- Activity -
Your answer must be the exact lines of the listing below that run from the line with "BT pin TXD: D14 -> VN" to the line with "SERVO2 pin VCC: VIN -> none", ends included, and no pictures.
*** Data excerpts Section Begins ***
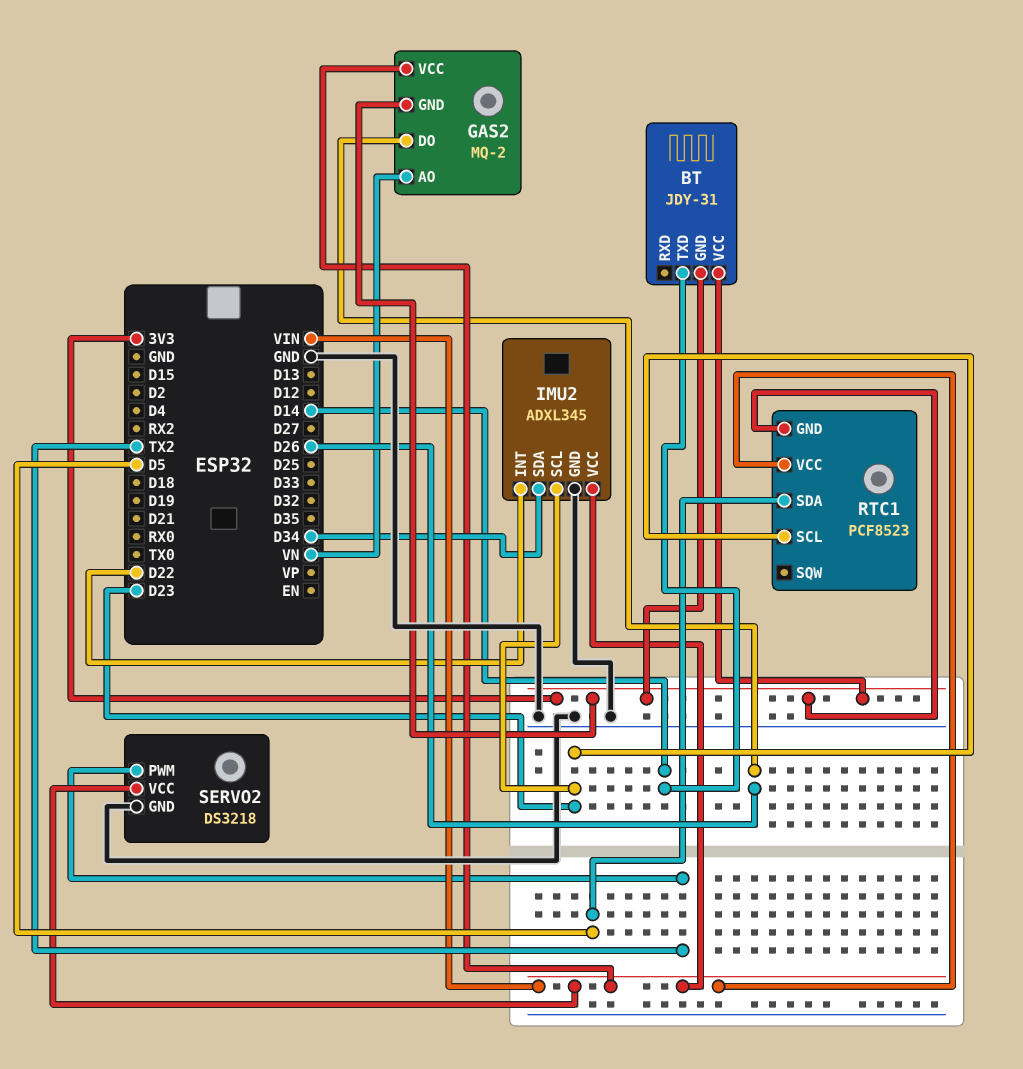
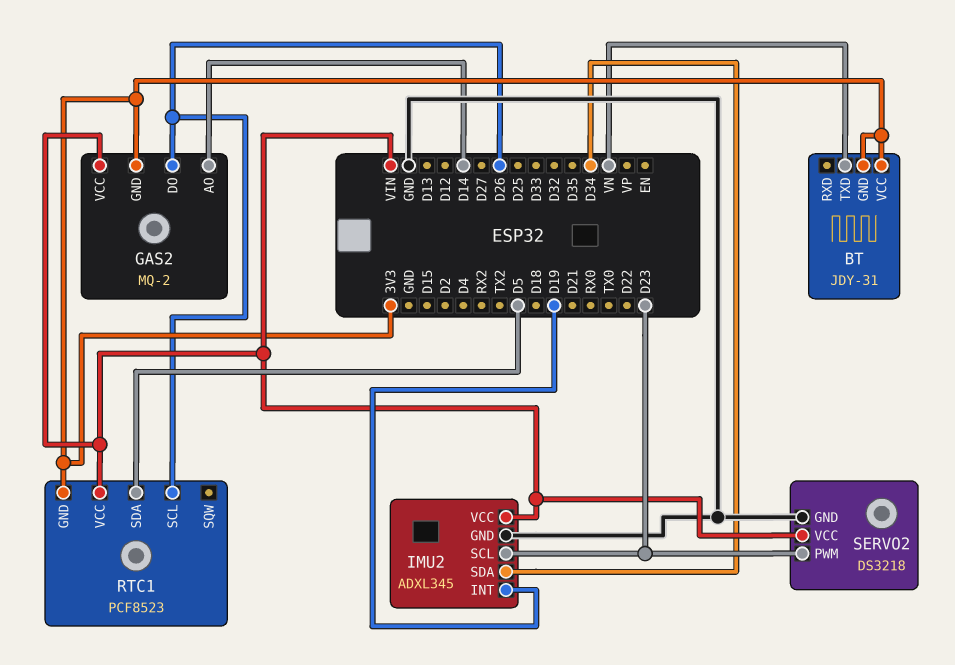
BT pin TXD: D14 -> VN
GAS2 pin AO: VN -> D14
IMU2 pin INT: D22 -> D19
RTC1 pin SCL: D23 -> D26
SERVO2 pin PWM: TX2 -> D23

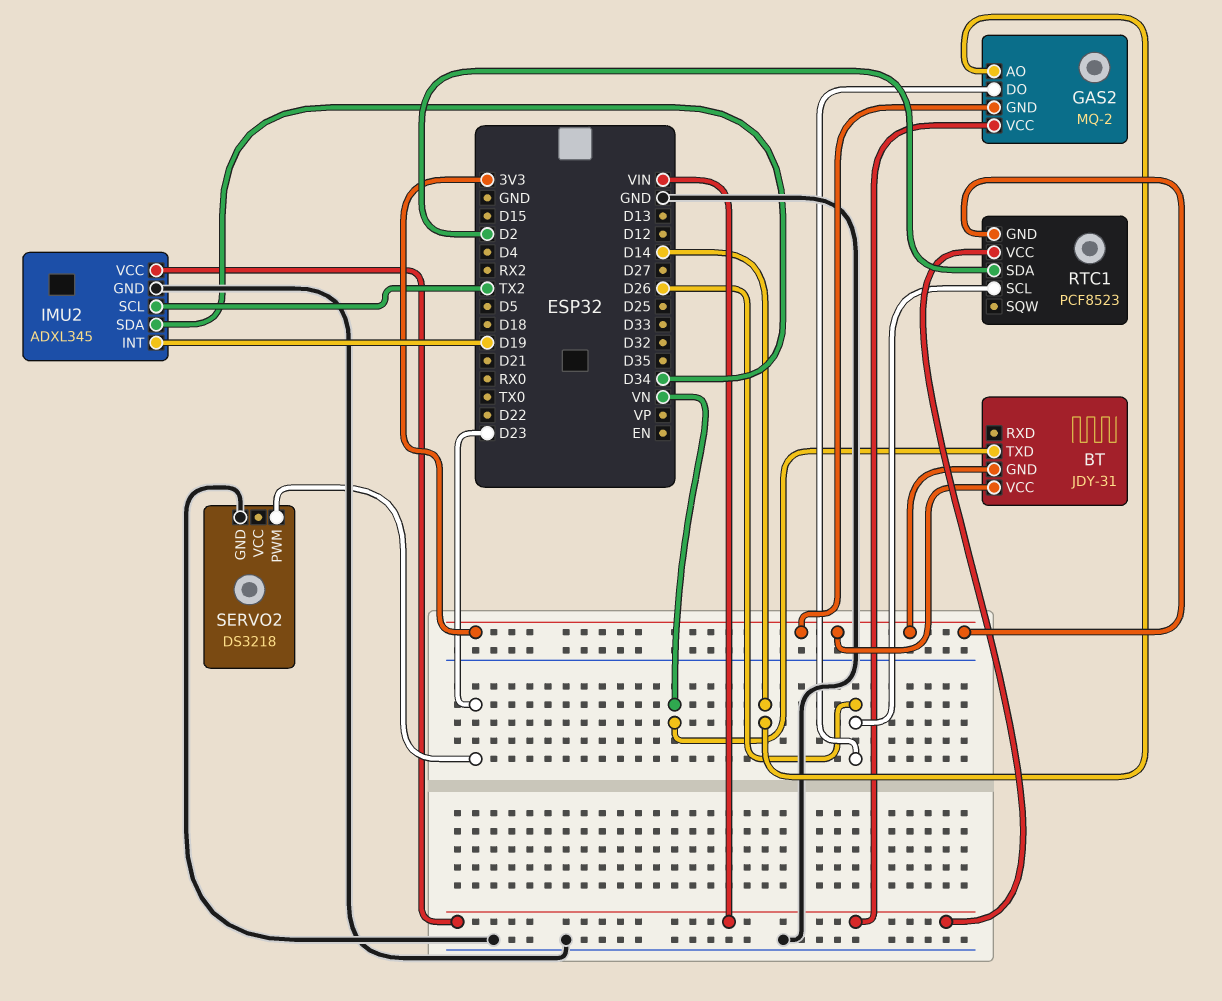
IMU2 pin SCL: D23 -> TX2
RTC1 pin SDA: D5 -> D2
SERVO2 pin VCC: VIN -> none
*** Data excerpts Section Ends ***
*** Data excerpts Section Begins ***
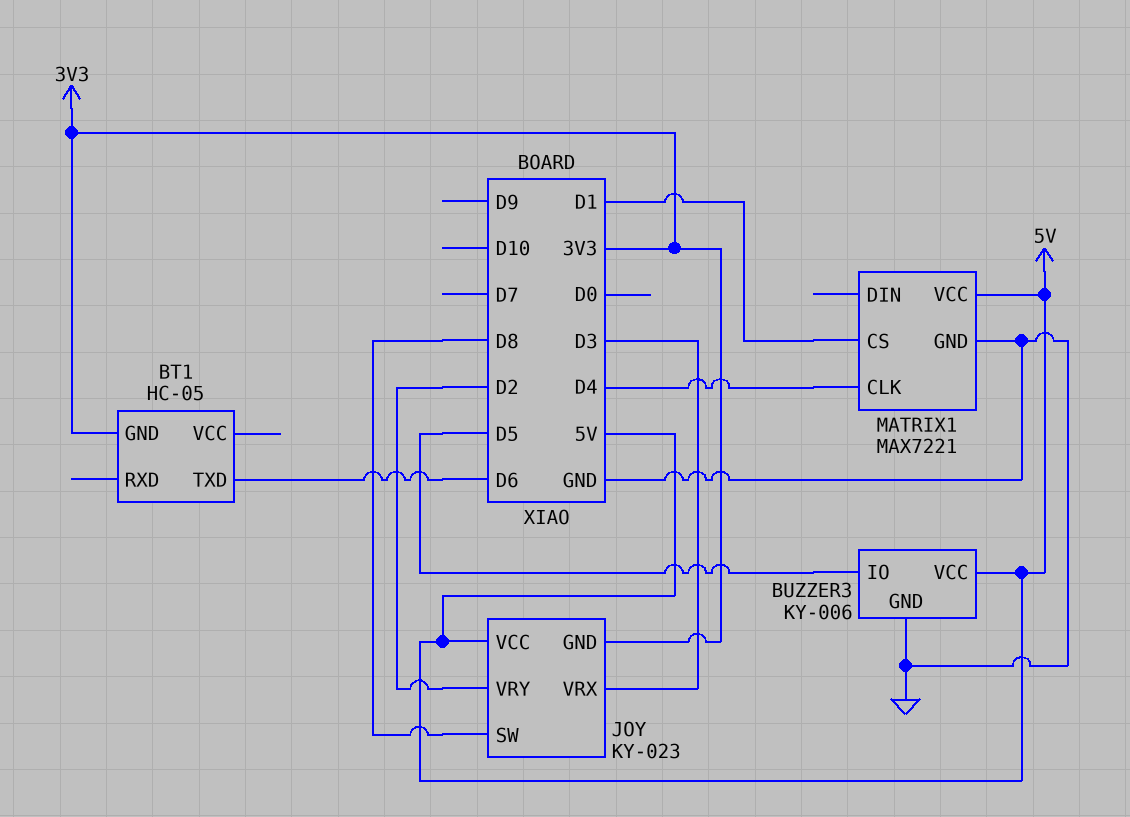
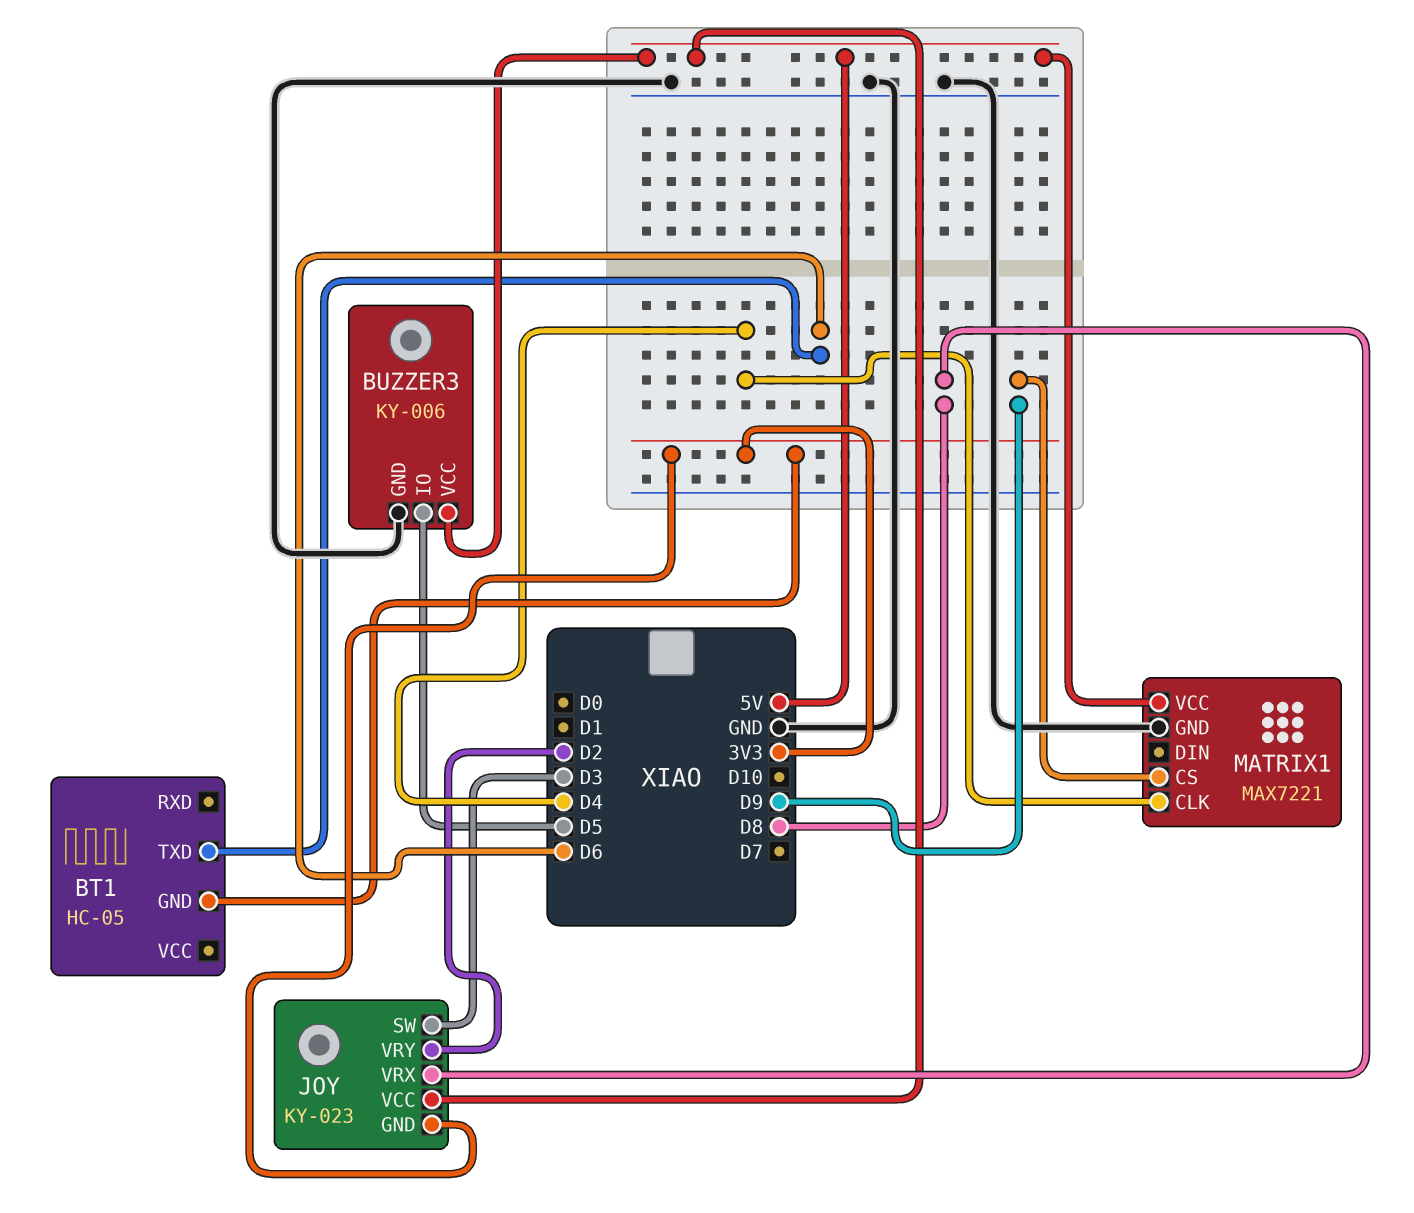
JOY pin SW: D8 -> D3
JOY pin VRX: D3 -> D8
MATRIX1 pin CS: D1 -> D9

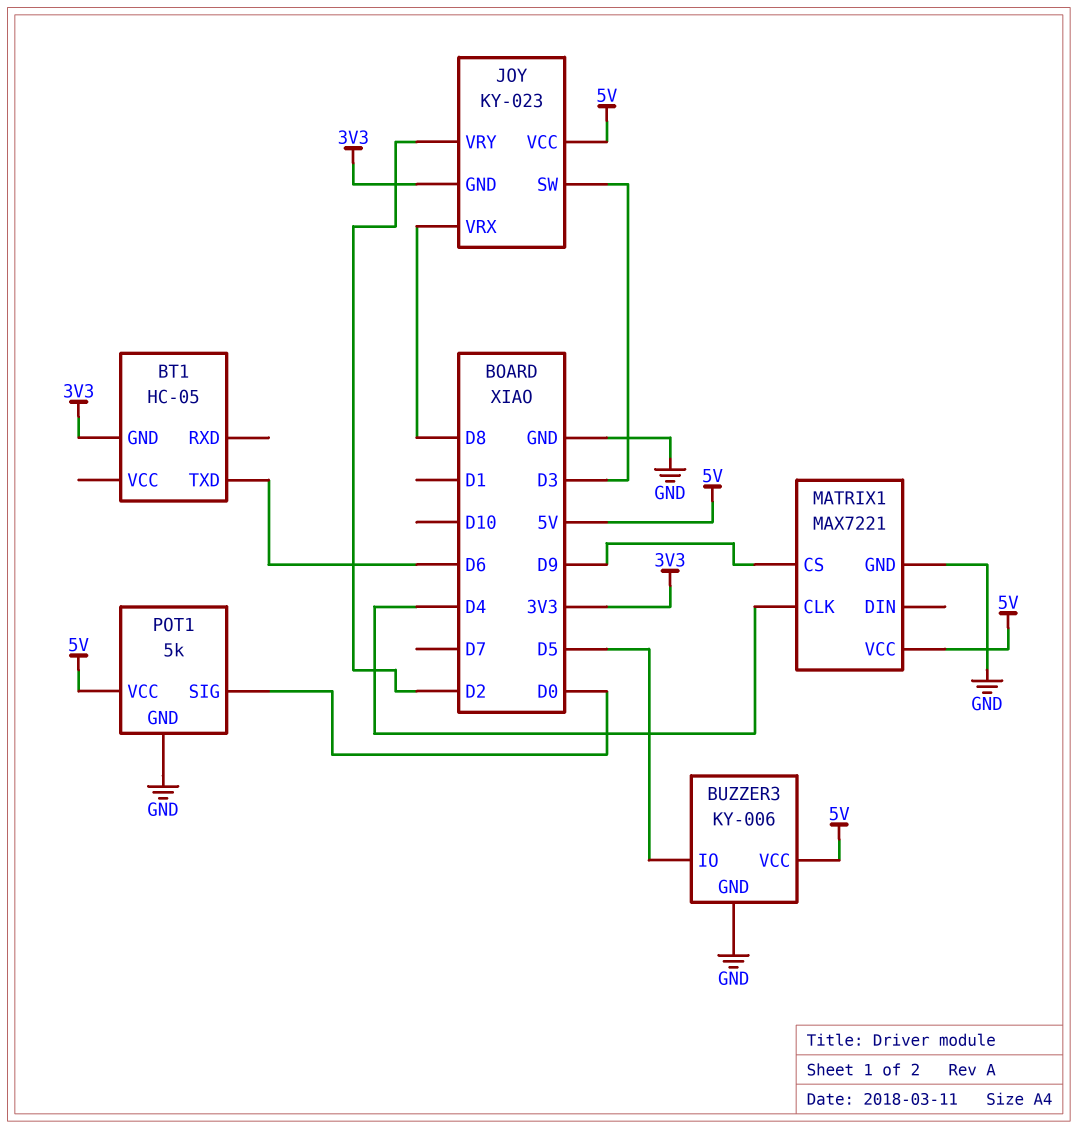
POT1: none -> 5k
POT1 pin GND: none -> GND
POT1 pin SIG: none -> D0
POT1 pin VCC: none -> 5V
*** Data excerpts Section Ends ***
- Result of this exercise -
BT pin TXD: D14 -> VN
GAS2 pin AO: VN -> D14
IMU2 pin INT: D22 -> D19
RTC1 pin SCL: D23 -> D26
SERVO2 pin PWM: TX2 -> D23

IMU2 pin SCL: D23 -> TX2
RTC1 pin SDA: D5 -> D2
SERVO2 pin VCC: VIN -> none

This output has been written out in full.